* [ASSIGNMENT]: Each line from the one containing "camera: 55 degrees left, 0 degrees up" through the final line of the data below must be repeated exactly.

────────────────────

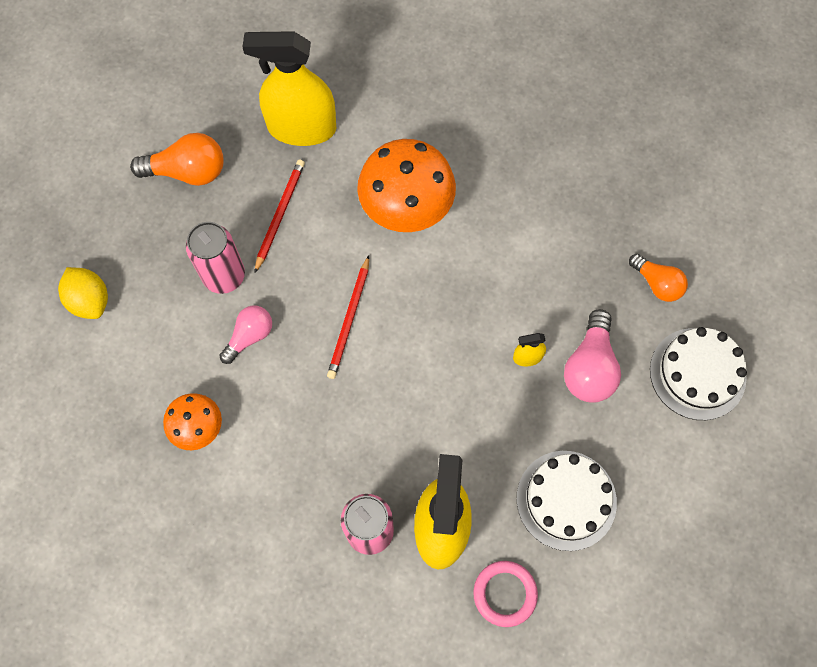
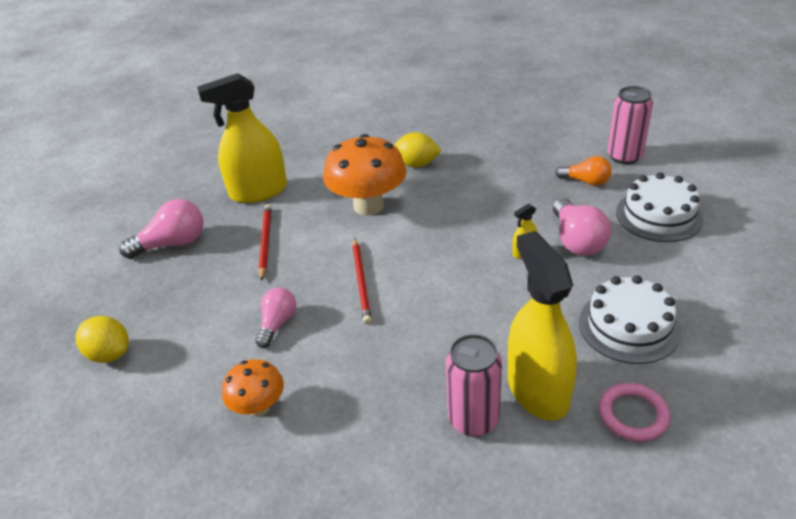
camera: 20 degrees left, 30 degrees down
(188, 171) = (172, 244): orange light bulb -> pink light bulb
(224, 276) = (234, 294): pink can -> pink can (624, 156)
(490, 164) = (416, 164): none -> yellow lemon

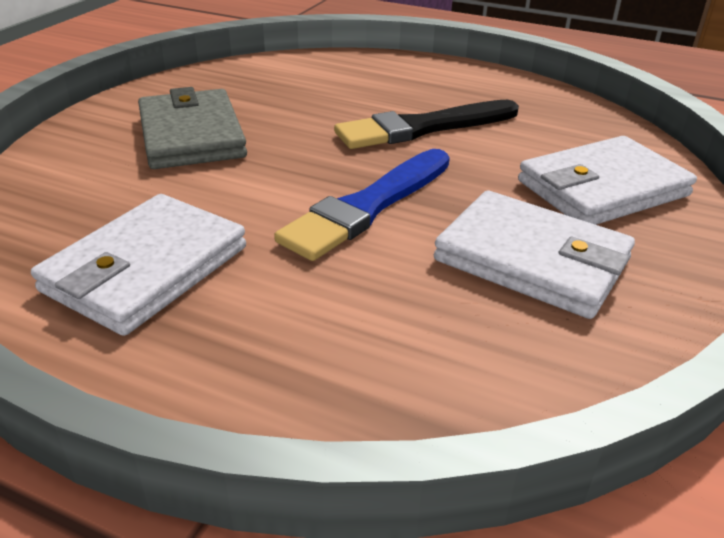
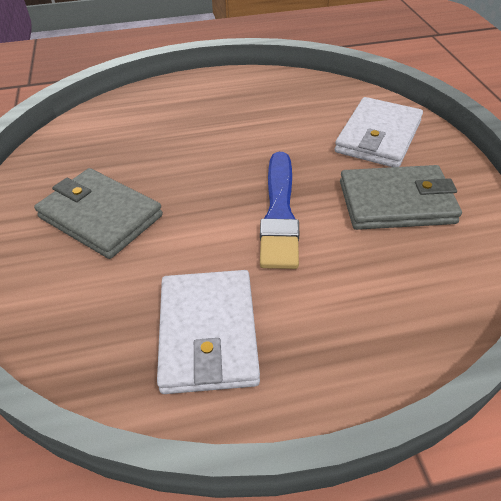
camera: 35 degrees left, 10 degrees up
(423, 128) = (242, 137): black brush -> none
(532, 260) = (396, 202): white wallet -> grey wallet

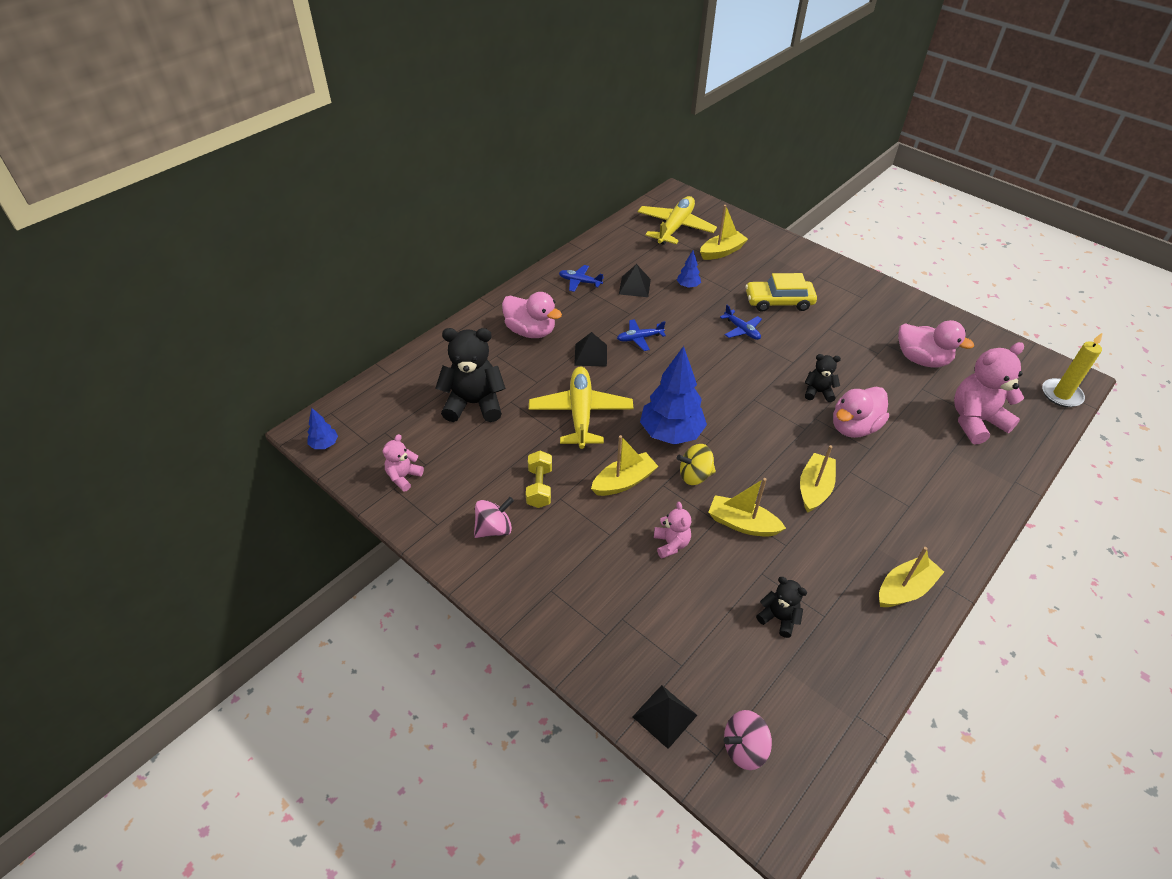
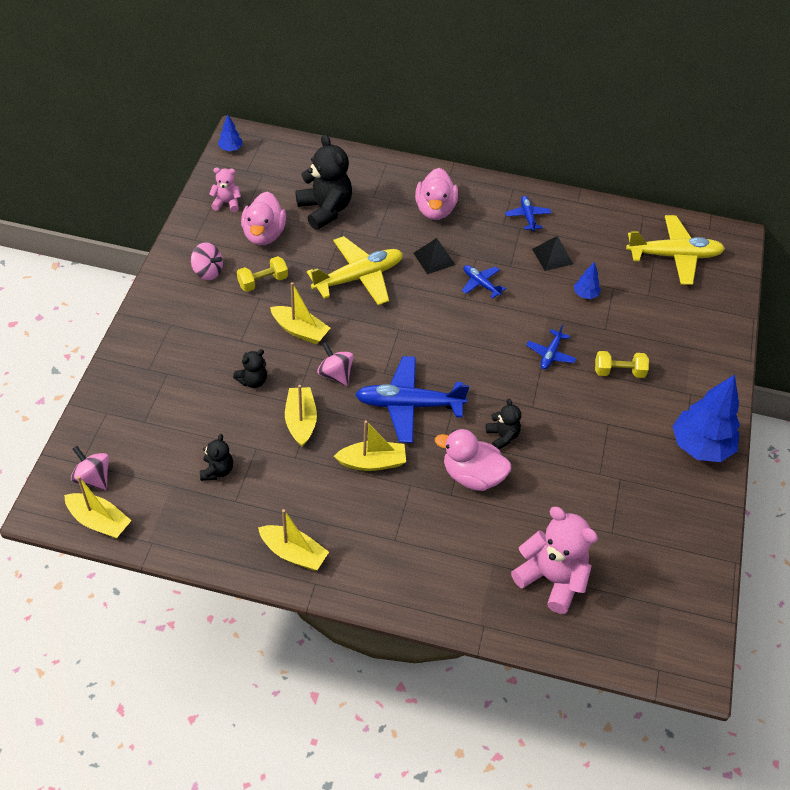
camera: 60 degrees right, 5 degrees up
(664, 716) = (98, 424): black pyramid -> none
(671, 433) = (374, 344): blue tree -> blue tree (700, 446)
(671, 544) = (253, 381): pink teddy bear -> black teddy bear
(695, 475) = (335, 374): yellow spinning top -> pink spinning top
(722, 252) = (664, 304): yellow boat -> yellow boat (99, 521)
(756, 438) = (408, 405): none -> blue plane
(778, 301) = (619, 372): yellow car -> yellow dumbbell
(921, 360) = (617, 514): pink duck -> pink duck (264, 234)
(1061, 395) = (654, 658): yellow candle -> none

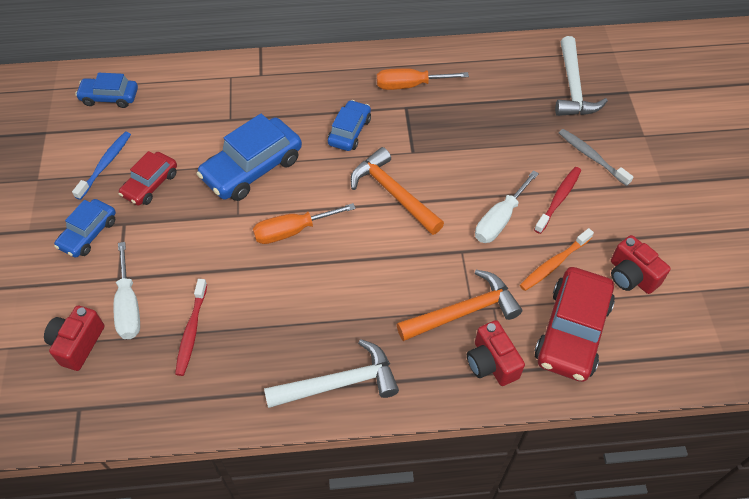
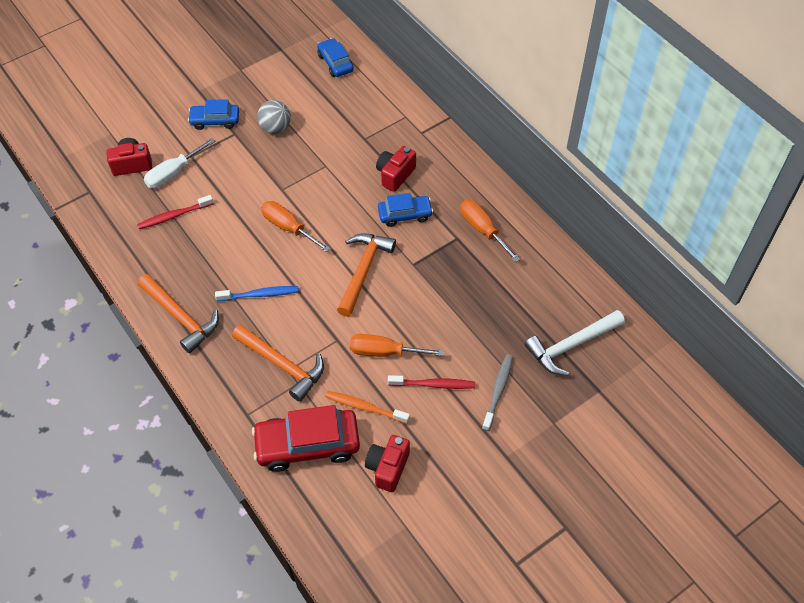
camera: 60 degrees right, 0 degrees up
(105, 164) = (276, 95): blue toothbrush -> blue toothbrush (260, 294)
(150, 184) = (275, 128): red car -> grey ball
(252, 168) = (328, 175): blue car -> none
(339, 383) = (181, 317): white hammer -> orange hammer
(491, 363) = (248, 402): red camera -> red camera (395, 175)
(499, 219) = (384, 352): white screwdriver -> orange screwdriver

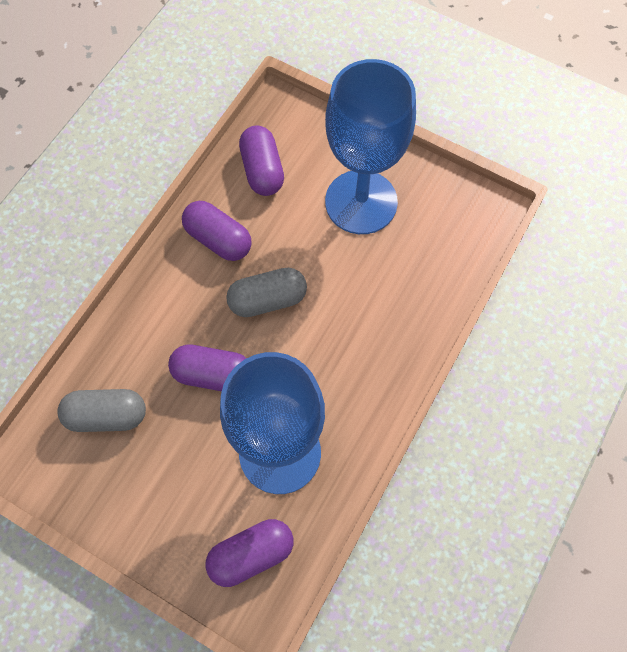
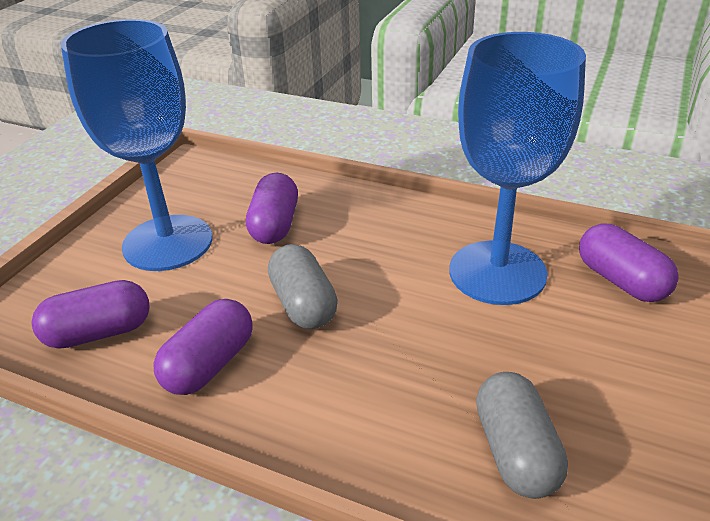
camera: 95 degrees left, 30 degrees down
(212, 374) = (418, 341): purple capsule -> purple capsule (275, 225)

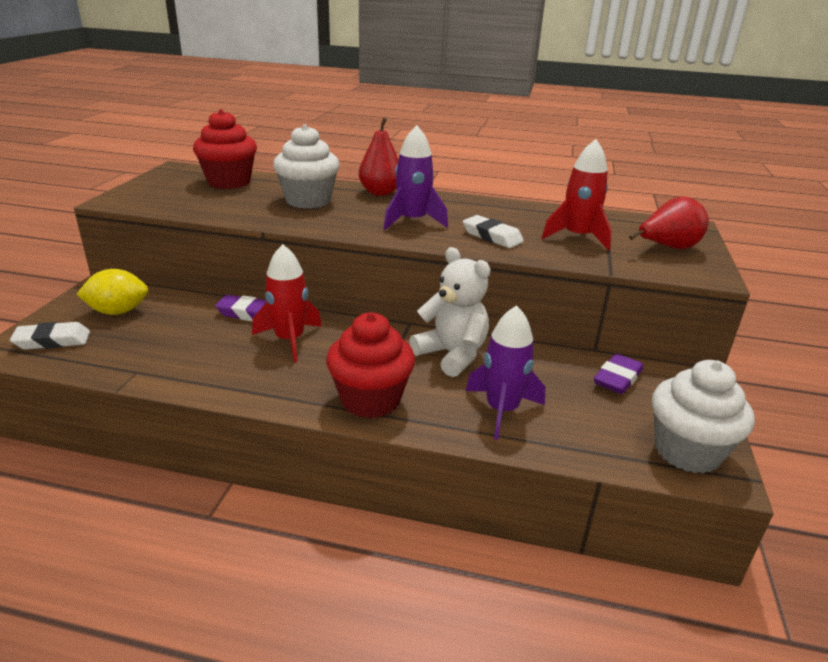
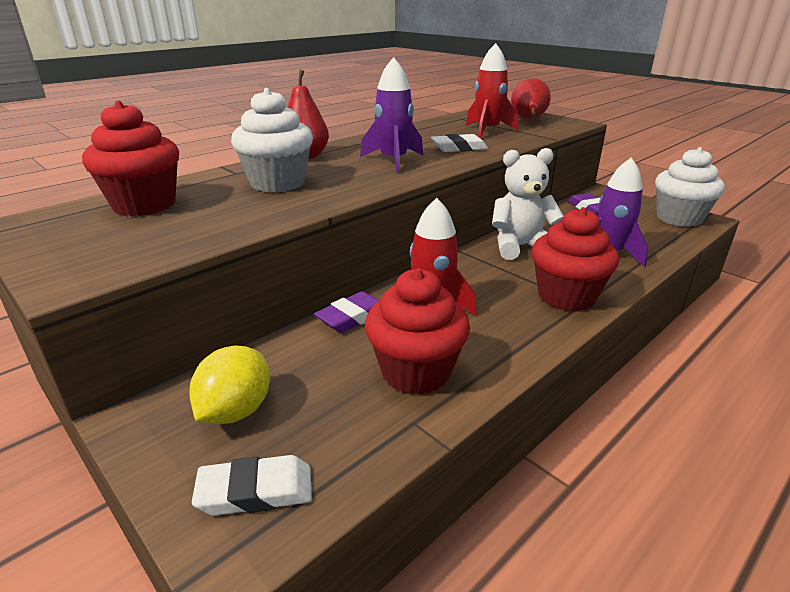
camera: 55 degrees left, 0 degrees up
(52, 341) = (255, 491): white eraser -> white eraser turned 60 degrees clockwise
(194, 357) = (416, 372): none -> red cupcake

────────────────────

* [FINISHED EXERCISE]:
camera: 55 degrees left, 0 degrees up
(52, 341) = (255, 491): white eraser -> white eraser turned 60 degrees clockwise
(194, 357) = (416, 372): none -> red cupcake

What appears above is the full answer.